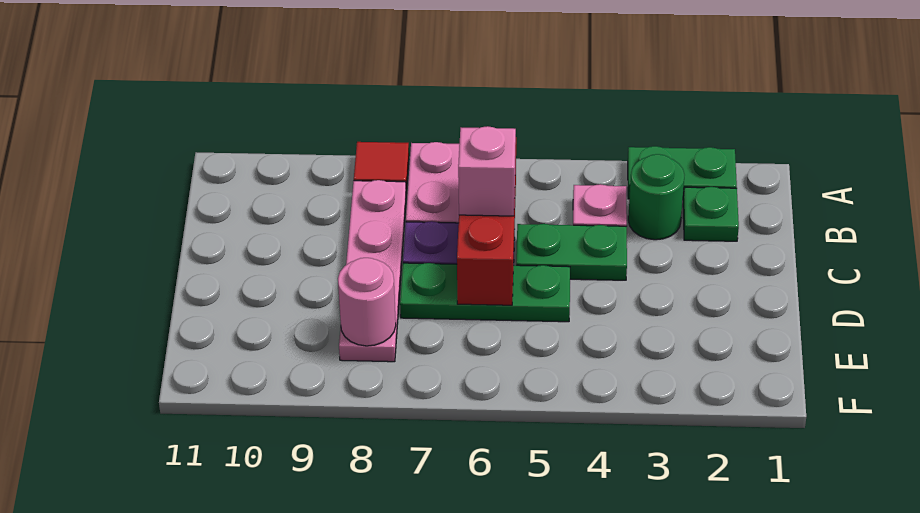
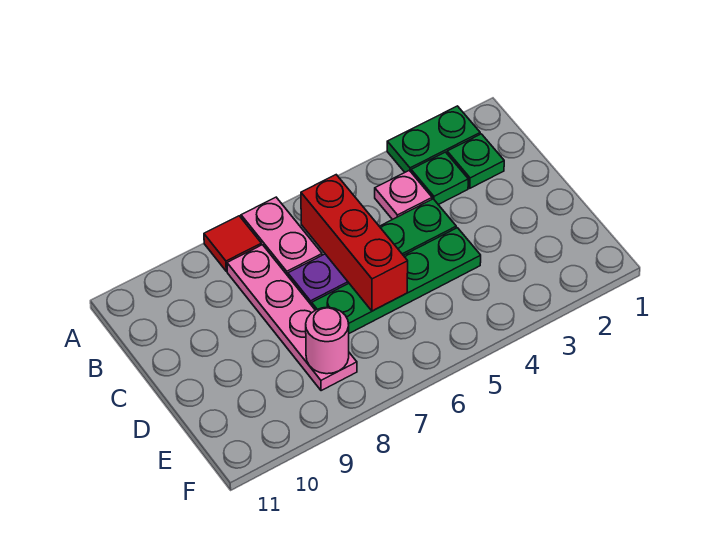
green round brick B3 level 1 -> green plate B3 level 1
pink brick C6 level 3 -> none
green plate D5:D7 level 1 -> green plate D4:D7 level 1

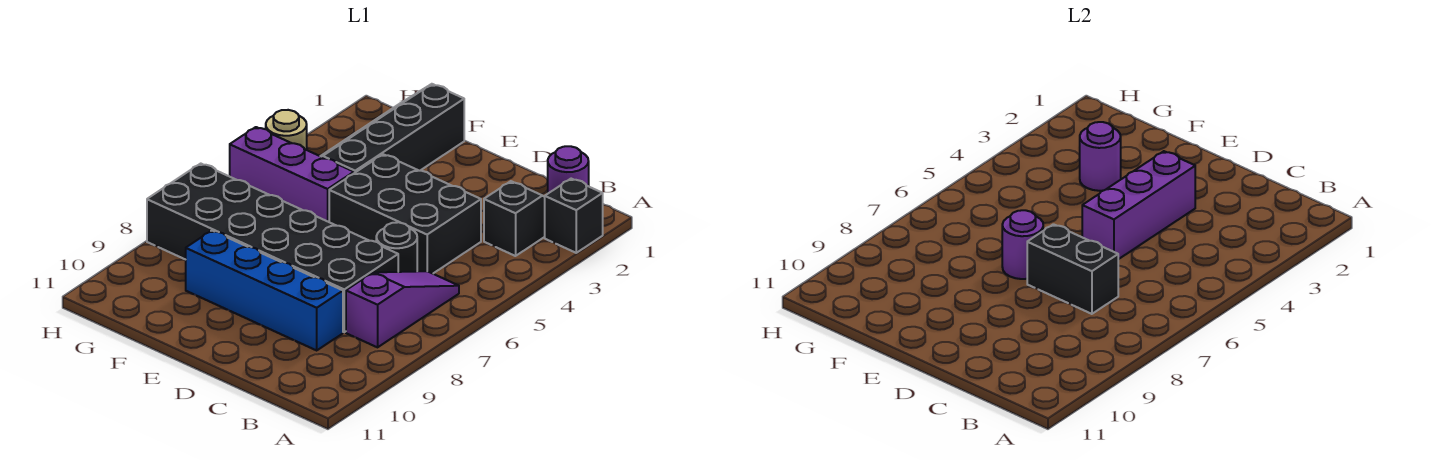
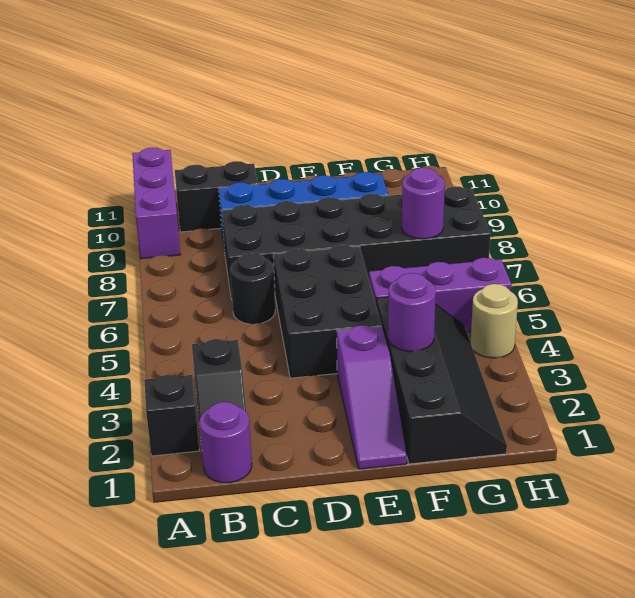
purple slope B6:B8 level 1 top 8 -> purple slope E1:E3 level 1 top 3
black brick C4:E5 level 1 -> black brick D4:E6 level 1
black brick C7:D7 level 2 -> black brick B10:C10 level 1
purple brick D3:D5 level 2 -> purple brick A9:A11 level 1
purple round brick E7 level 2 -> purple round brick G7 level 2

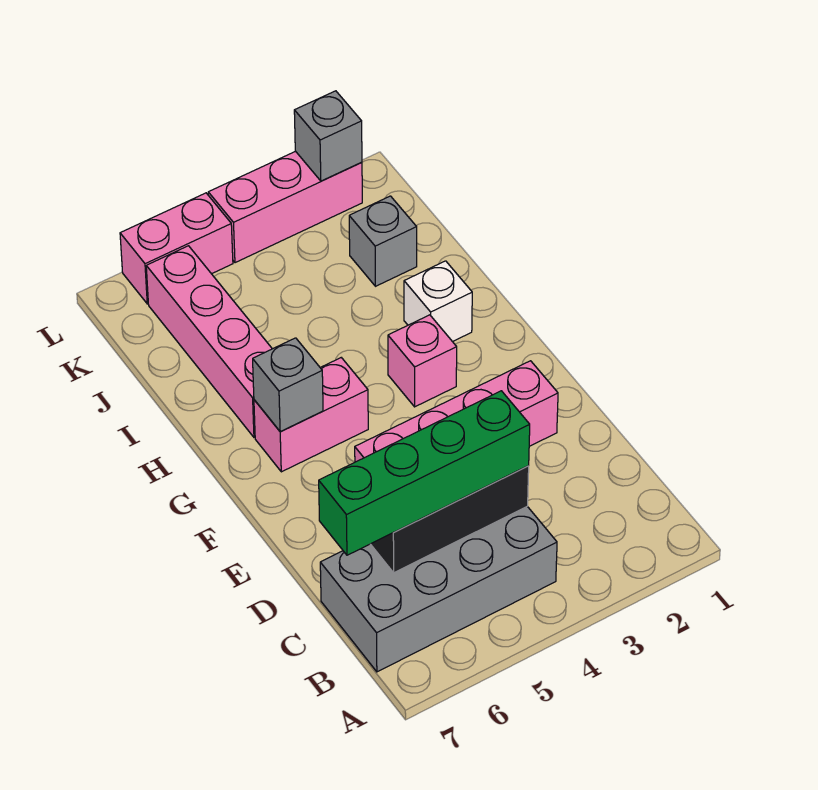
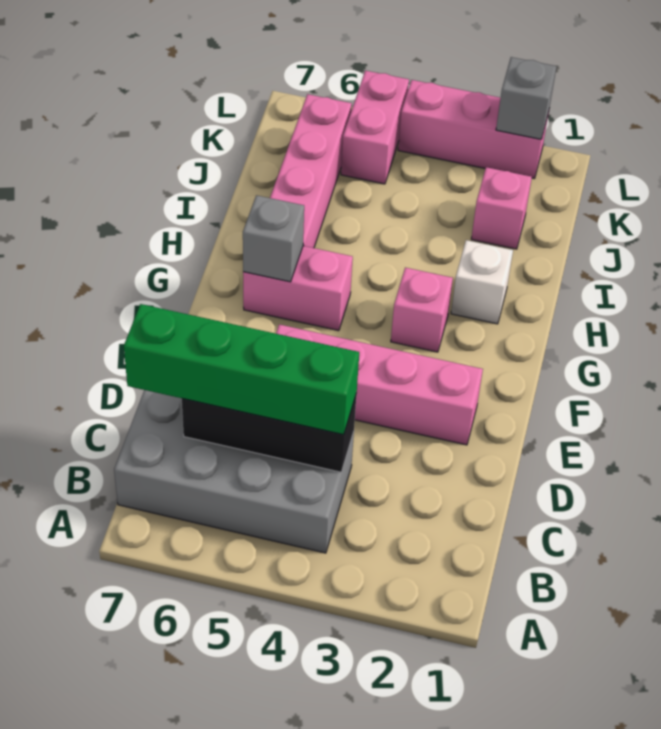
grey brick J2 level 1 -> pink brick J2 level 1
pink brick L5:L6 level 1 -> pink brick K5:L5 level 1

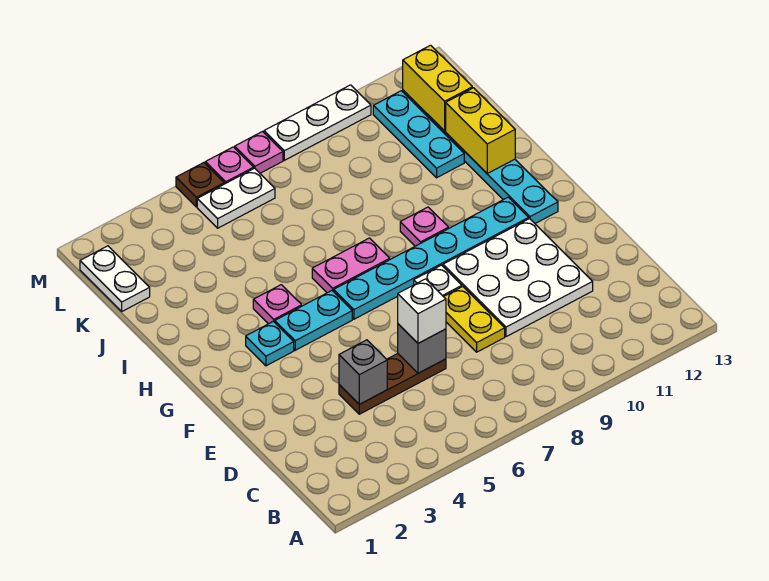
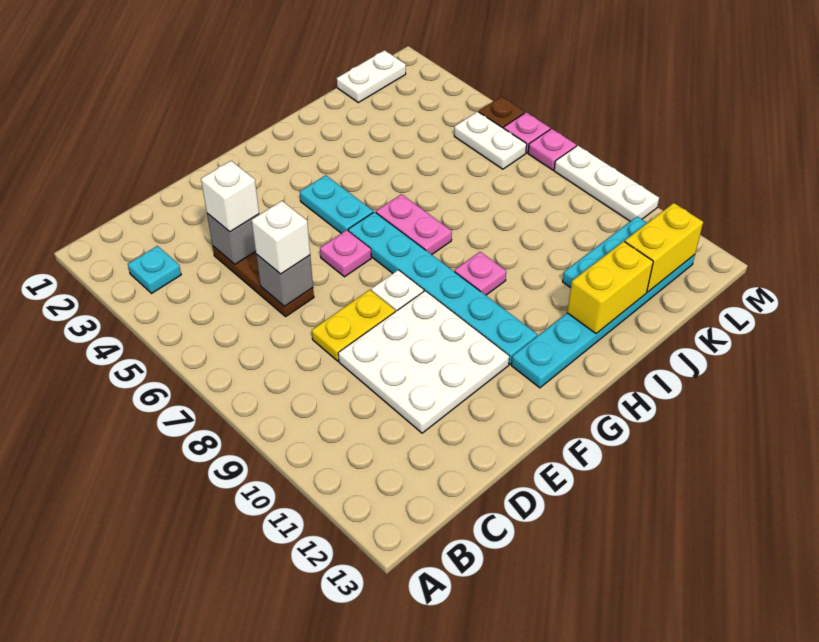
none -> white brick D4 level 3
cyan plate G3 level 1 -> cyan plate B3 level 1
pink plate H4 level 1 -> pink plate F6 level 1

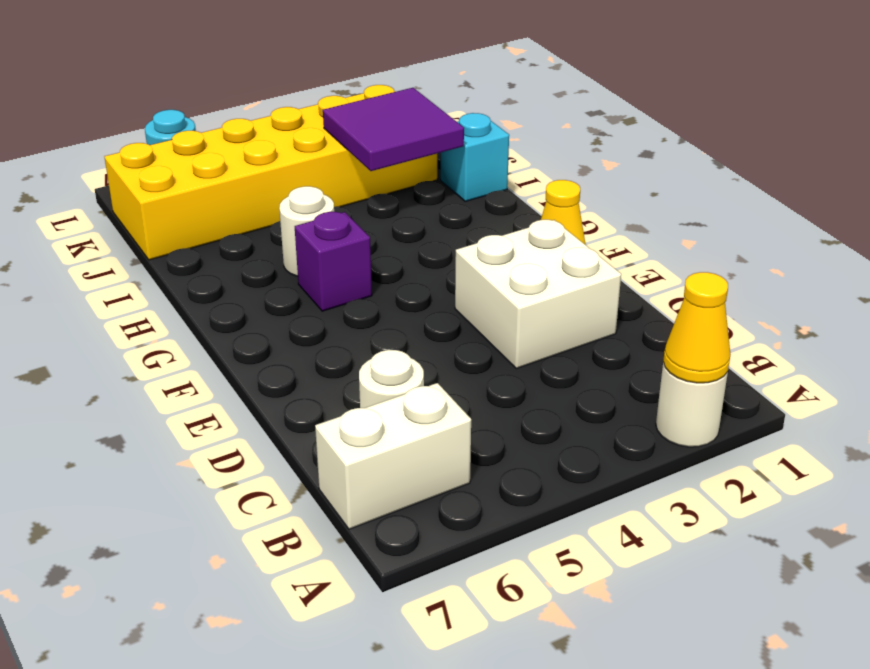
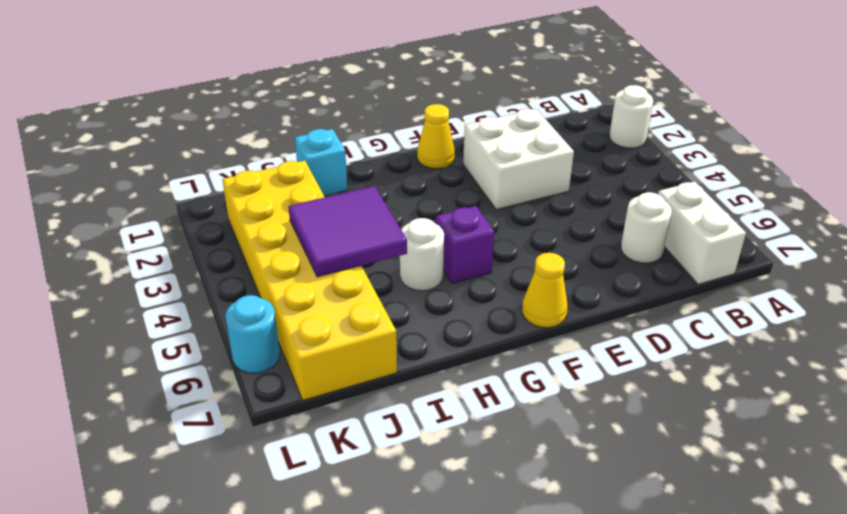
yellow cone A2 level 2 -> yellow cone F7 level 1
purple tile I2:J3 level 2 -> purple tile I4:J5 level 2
·····
■ **How to complete this task**
Scan the material above for the word "pink", and copy every line in which it is found.

■ **Answer space**
pink brick C6 level 3 -> none
grey brick J2 level 1 -> pink brick J2 level 1
pink brick L5:L6 level 1 -> pink brick K5:L5 level 1
pink plate H4 level 1 -> pink plate F6 level 1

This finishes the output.